**WHAT TO WORK ON**
Within the listing below, the lines to output run from the one containing "U1 pin P1.1: ADC -> SCK" through the one containing "U3 pin C: ISO_C -> GND"; copy them exactly and nothing else.

== TASK MATERIAL

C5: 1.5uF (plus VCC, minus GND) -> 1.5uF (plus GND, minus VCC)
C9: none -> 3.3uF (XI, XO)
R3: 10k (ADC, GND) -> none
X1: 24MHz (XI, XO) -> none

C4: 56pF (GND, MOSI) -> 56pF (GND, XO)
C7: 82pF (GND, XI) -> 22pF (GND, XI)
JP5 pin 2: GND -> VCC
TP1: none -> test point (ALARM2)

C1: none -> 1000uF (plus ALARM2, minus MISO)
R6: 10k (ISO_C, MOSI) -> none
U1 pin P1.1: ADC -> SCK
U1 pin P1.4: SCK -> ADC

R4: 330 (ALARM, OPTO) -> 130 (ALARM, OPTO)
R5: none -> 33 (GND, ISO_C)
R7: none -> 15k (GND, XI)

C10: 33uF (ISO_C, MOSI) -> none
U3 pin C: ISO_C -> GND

====
== TASK MATERIAL

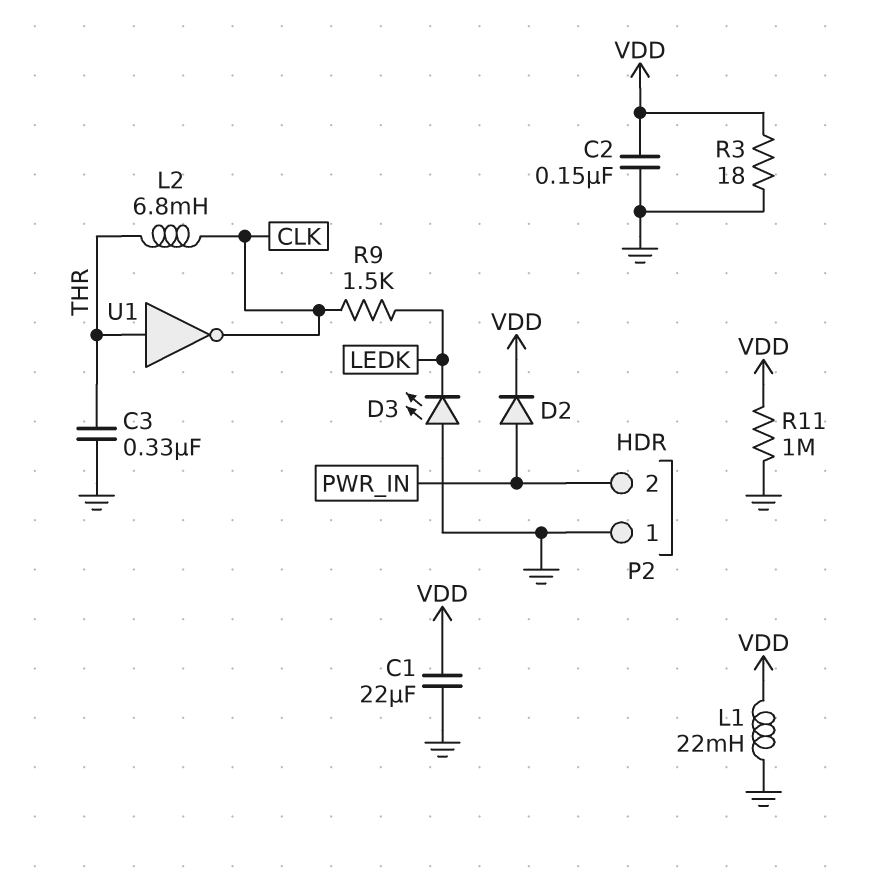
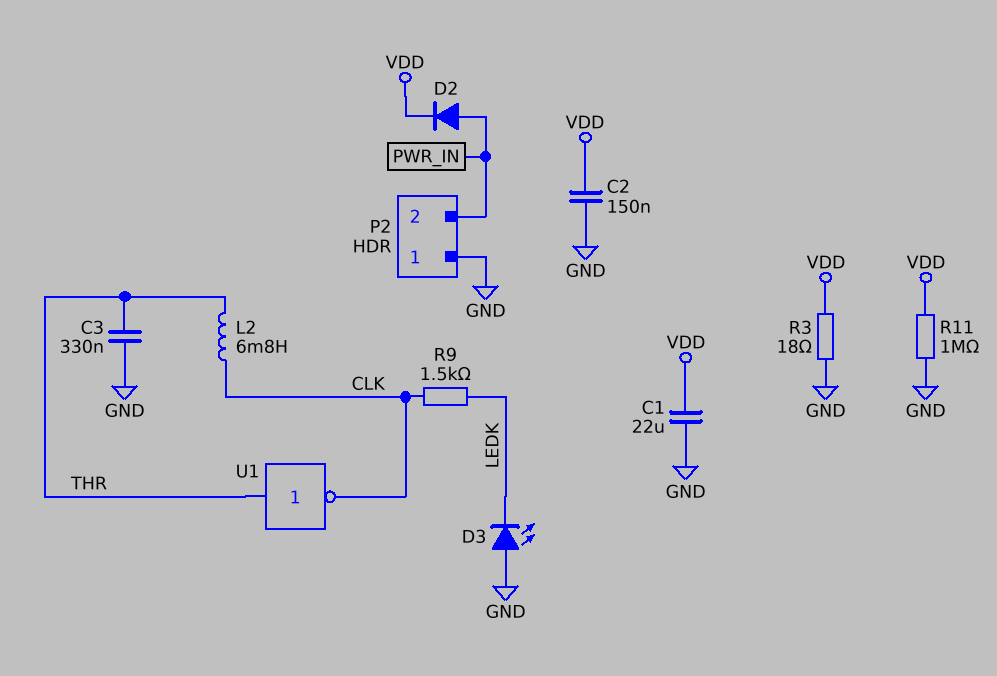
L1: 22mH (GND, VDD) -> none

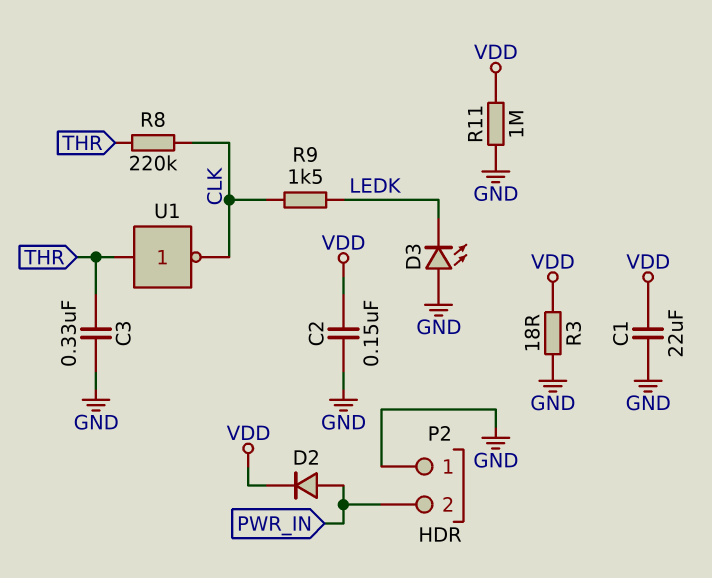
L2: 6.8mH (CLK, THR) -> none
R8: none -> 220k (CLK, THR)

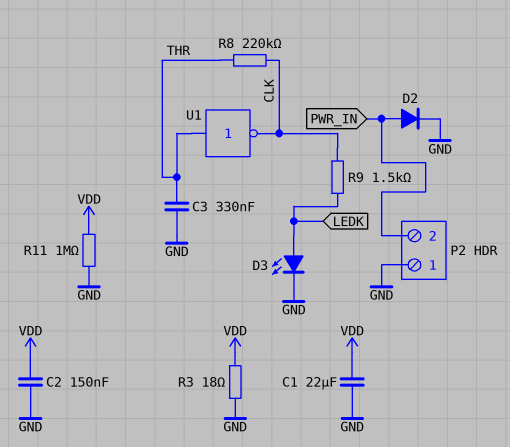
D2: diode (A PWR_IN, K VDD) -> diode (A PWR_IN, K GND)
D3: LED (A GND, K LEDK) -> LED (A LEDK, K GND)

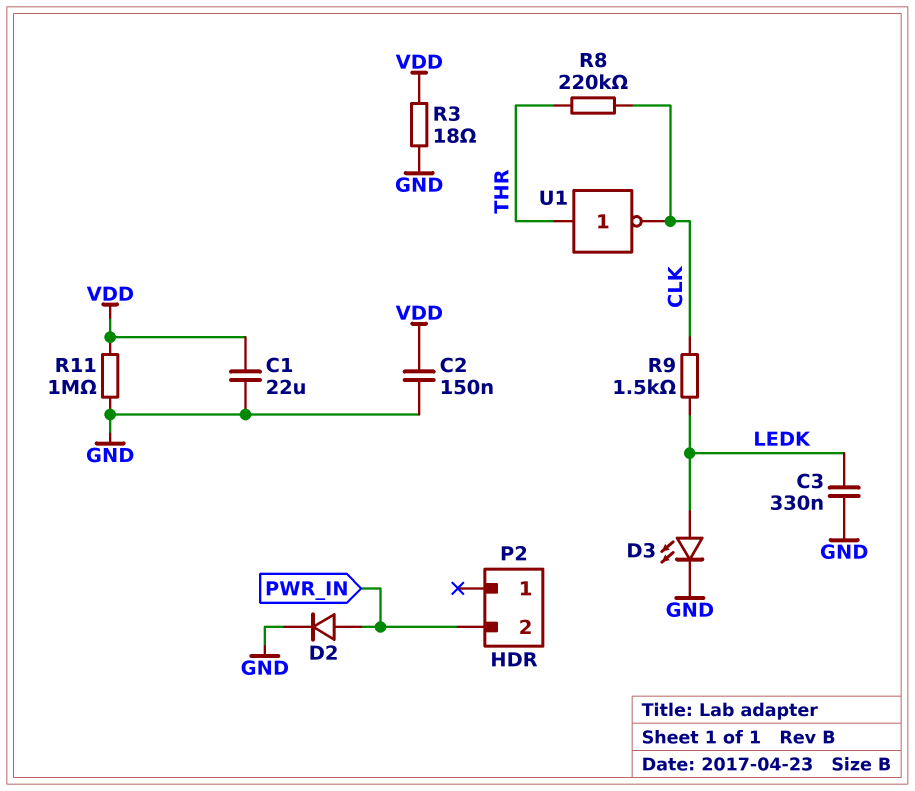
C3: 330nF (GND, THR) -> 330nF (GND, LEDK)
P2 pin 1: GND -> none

====
== TASK MATERIAL

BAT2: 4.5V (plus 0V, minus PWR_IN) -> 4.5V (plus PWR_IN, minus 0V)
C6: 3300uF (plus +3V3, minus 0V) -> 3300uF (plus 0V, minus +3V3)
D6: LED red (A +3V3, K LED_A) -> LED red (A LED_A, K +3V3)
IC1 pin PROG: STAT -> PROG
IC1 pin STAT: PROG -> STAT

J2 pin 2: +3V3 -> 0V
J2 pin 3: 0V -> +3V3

====

**OUTPUT OF THE EXERCISE**
U1 pin P1.1: ADC -> SCK
U1 pin P1.4: SCK -> ADC

R4: 330 (ALARM, OPTO) -> 130 (ALARM, OPTO)
R5: none -> 33 (GND, ISO_C)
R7: none -> 15k (GND, XI)

C10: 33uF (ISO_C, MOSI) -> none
U3 pin C: ISO_C -> GND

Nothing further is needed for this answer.